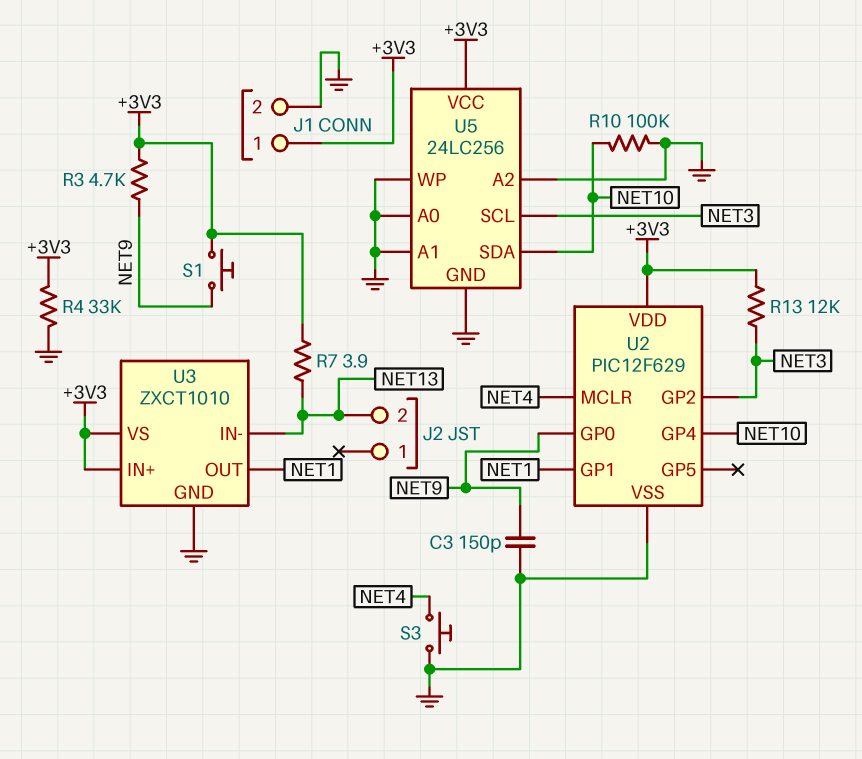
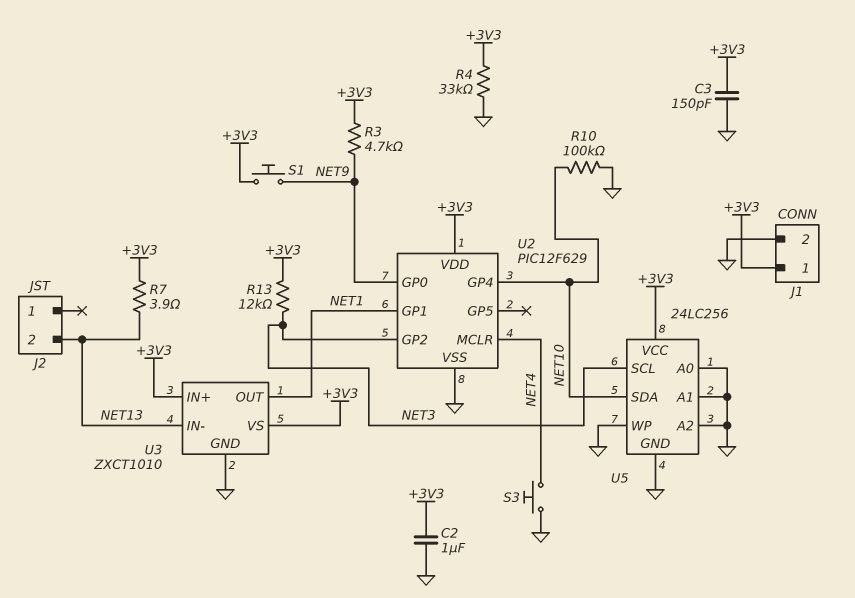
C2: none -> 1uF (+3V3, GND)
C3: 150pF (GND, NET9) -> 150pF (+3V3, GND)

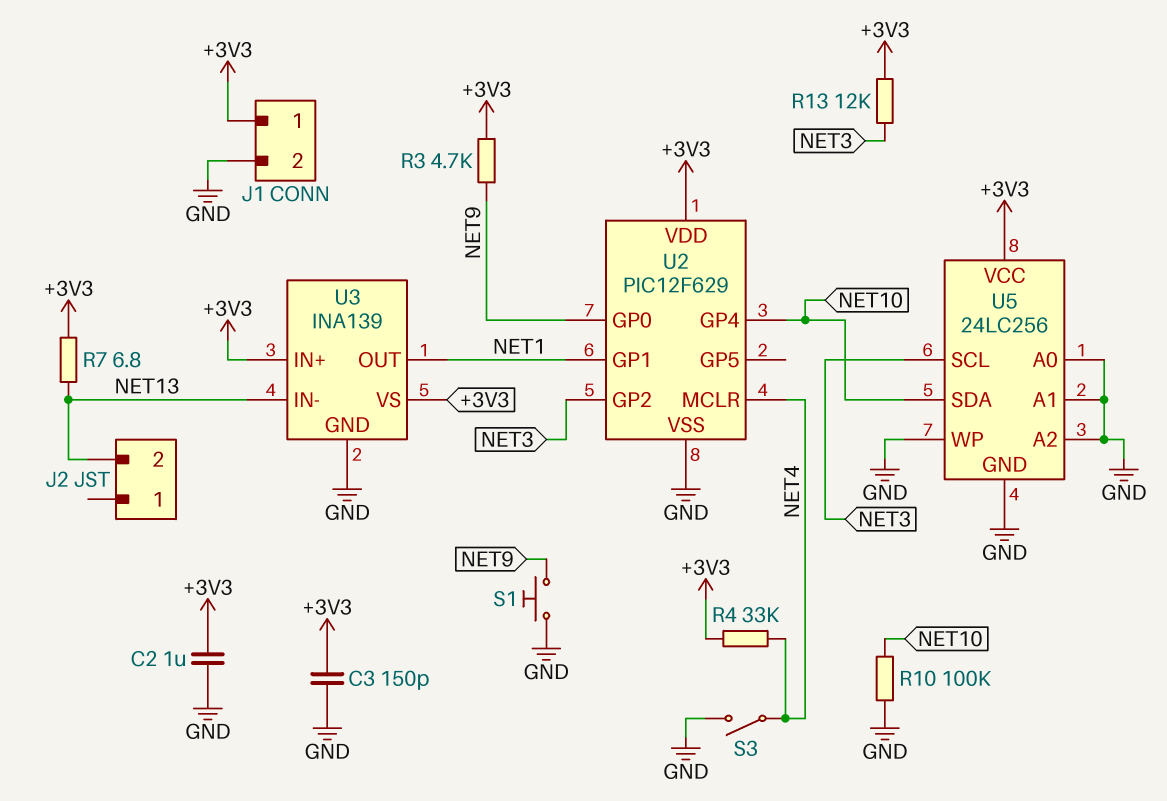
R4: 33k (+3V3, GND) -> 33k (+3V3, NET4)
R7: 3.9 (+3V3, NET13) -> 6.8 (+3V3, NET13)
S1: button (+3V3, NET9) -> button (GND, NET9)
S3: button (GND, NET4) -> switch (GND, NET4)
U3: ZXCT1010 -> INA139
==
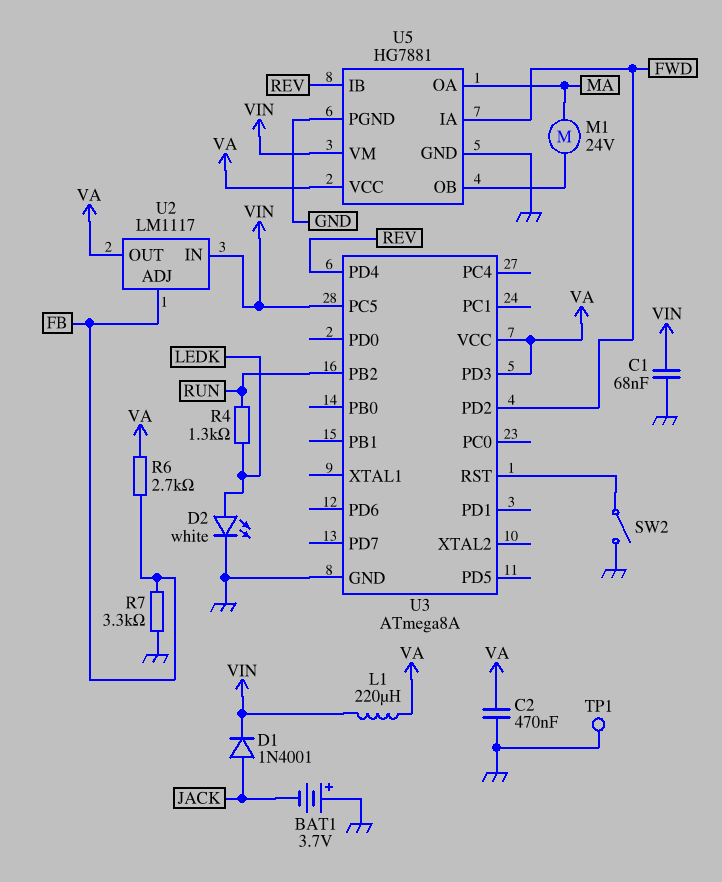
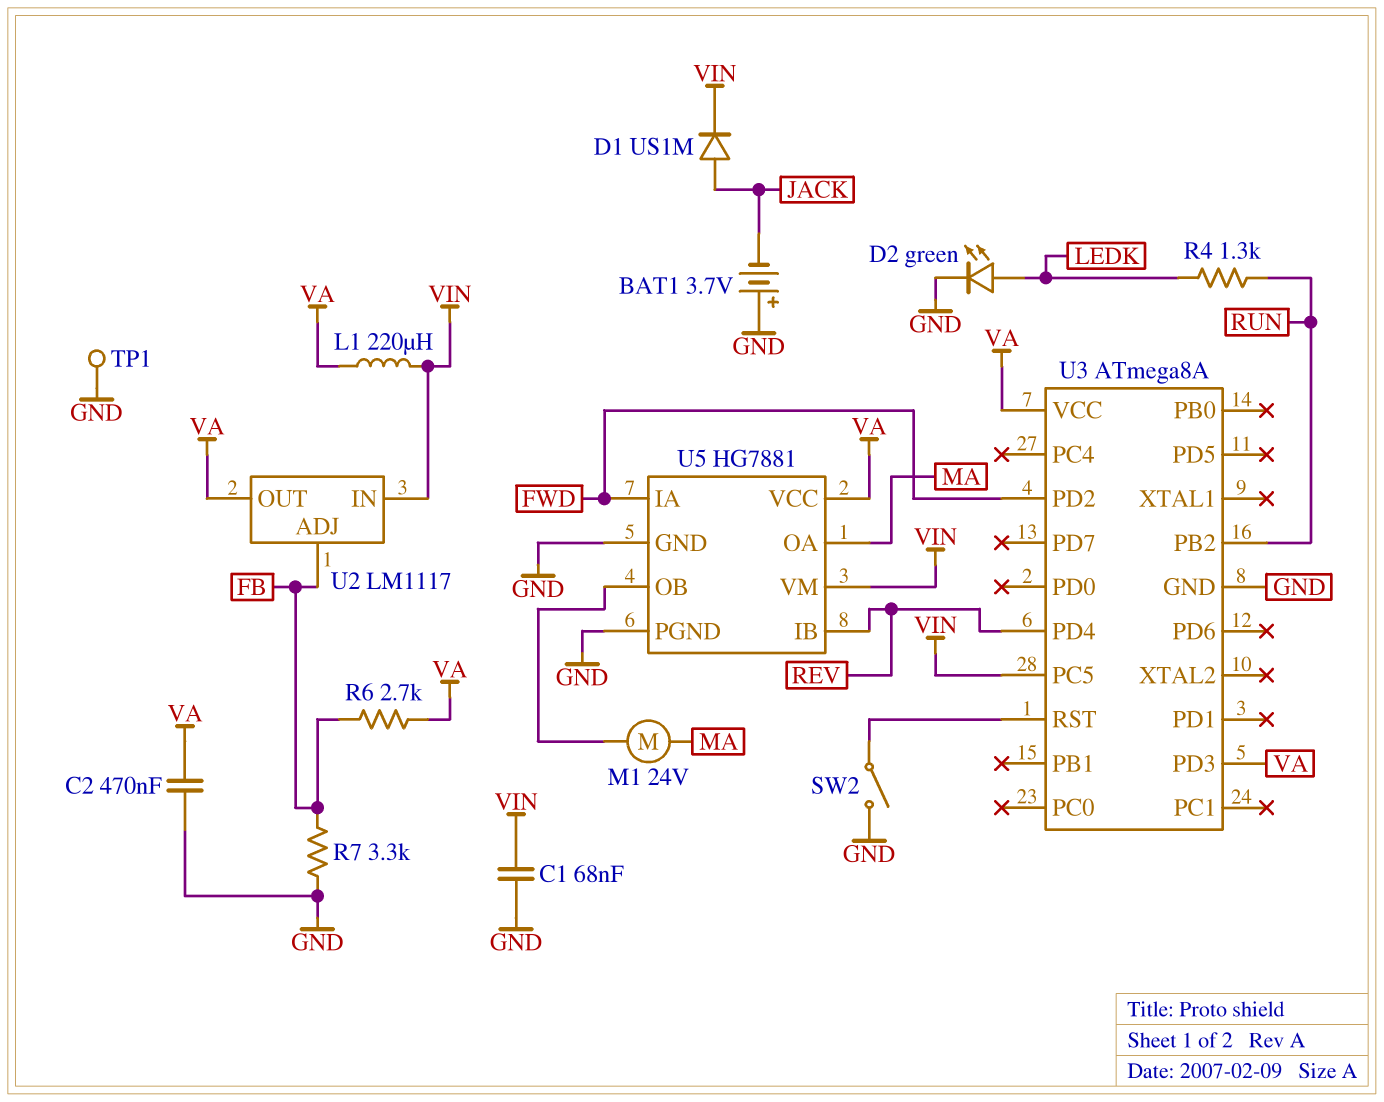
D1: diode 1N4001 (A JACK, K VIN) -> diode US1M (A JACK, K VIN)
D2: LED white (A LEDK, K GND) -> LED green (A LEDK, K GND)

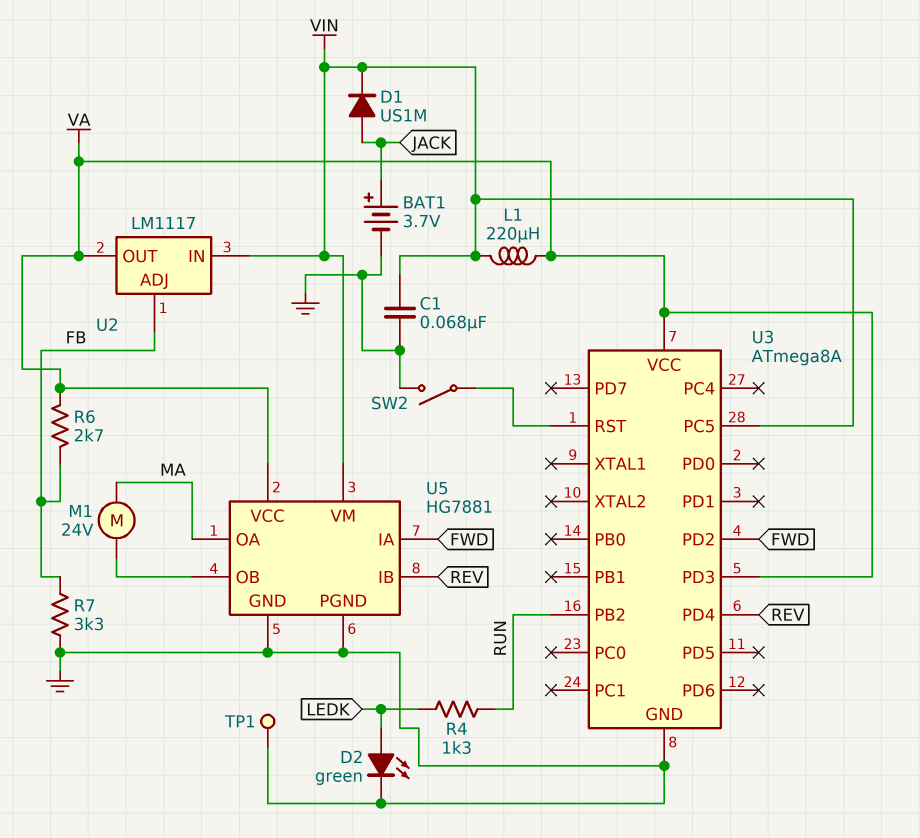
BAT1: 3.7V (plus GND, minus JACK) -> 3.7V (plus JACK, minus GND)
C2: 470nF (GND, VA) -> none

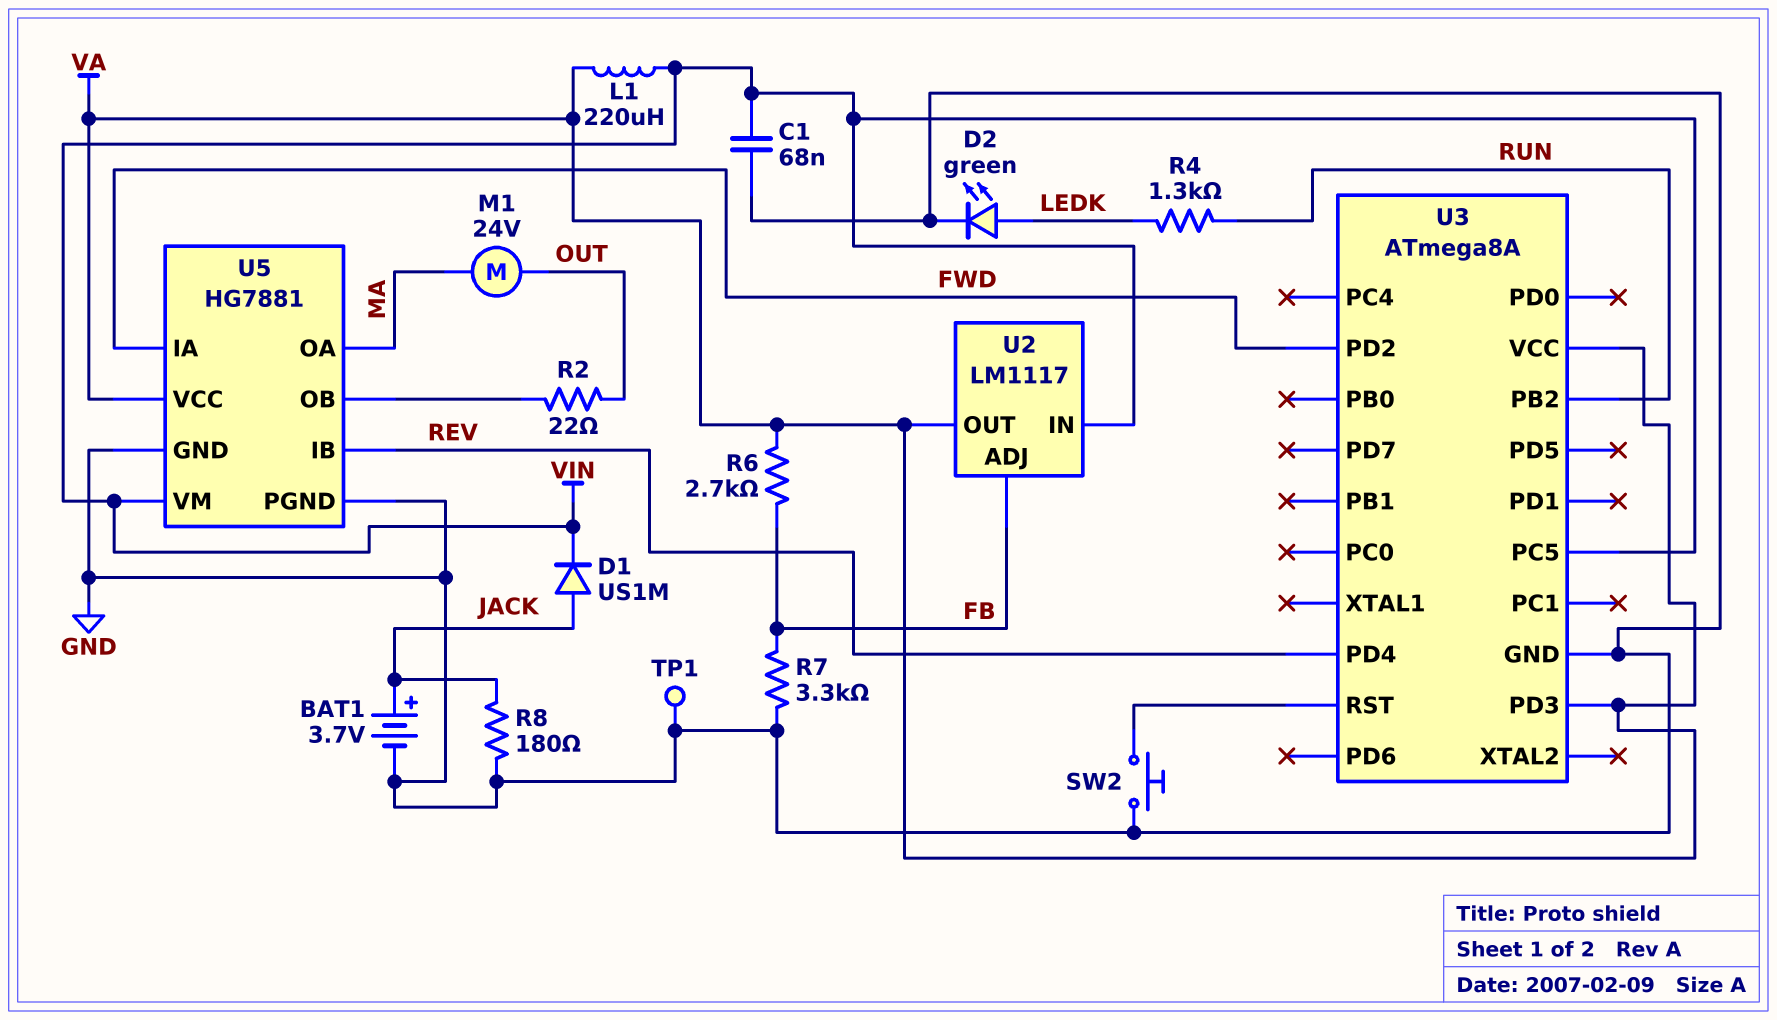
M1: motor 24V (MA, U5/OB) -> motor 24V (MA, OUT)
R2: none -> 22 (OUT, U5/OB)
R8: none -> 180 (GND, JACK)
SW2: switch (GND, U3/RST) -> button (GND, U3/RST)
==
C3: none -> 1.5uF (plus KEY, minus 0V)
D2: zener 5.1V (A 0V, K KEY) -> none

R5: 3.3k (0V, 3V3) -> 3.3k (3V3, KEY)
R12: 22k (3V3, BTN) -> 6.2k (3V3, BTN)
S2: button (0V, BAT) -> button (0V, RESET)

▶ [YOUR ASSIGNMENT]:
In the records above, copy exactly everything from the line that has "C3: 150pF (GND, NET9) -> 150pF (+3V3, GND)" down to the line that has "U3: ZXCT1010 -> INA139", both ends included, and leave out the pictures.

▶ [REPLY TO THE TASK]:
C3: 150pF (GND, NET9) -> 150pF (+3V3, GND)

R4: 33k (+3V3, GND) -> 33k (+3V3, NET4)
R7: 3.9 (+3V3, NET13) -> 6.8 (+3V3, NET13)
S1: button (+3V3, NET9) -> button (GND, NET9)
S3: button (GND, NET4) -> switch (GND, NET4)
U3: ZXCT1010 -> INA139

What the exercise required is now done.